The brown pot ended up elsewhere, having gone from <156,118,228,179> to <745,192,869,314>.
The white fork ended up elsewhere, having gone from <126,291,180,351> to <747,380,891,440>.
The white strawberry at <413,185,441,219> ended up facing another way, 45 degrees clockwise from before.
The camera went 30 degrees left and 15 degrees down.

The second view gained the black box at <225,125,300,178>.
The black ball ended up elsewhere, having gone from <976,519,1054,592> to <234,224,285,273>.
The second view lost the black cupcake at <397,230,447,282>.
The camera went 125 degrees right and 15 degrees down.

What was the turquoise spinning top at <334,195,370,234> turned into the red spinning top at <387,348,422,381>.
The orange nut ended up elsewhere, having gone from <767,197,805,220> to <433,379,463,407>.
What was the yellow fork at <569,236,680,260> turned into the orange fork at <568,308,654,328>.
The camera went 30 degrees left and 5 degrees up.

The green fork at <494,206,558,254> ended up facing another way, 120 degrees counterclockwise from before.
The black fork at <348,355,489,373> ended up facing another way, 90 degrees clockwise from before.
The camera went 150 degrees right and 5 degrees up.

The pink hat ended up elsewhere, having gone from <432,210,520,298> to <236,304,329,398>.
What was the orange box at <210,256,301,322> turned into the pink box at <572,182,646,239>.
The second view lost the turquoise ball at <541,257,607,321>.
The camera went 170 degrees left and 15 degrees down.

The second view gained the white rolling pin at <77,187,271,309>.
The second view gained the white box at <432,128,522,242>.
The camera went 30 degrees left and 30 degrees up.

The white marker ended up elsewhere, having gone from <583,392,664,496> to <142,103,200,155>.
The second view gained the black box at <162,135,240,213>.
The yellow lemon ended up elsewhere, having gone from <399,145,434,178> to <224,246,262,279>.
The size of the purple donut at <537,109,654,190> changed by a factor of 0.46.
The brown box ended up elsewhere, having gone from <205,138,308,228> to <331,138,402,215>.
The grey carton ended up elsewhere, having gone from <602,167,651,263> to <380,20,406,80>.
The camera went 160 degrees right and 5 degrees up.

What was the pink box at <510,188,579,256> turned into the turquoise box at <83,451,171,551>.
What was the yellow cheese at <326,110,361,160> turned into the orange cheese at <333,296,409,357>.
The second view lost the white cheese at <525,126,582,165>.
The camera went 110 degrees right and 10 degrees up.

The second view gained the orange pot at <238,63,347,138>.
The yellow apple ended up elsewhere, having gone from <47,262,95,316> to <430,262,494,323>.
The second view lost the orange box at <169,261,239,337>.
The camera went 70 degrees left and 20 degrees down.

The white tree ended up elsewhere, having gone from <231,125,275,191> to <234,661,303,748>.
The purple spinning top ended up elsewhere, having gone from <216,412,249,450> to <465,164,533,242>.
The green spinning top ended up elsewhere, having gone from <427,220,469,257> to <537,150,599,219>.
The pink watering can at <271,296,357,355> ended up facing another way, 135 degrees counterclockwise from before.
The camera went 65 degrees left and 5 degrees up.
--
(What the task requires)
Restate the listing word for word, but only from its first line through the line with "The white strawberry", keeping both end lines.

(Task solution)
The brown pot ended up elsewhere, having gone from <156,118,228,179> to <745,192,869,314>.
The white fork ended up elsewhere, having gone from <126,291,180,351> to <747,380,891,440>.
The white strawberry at <413,185,441,219> ended up facing another way, 45 degrees clockwise from before.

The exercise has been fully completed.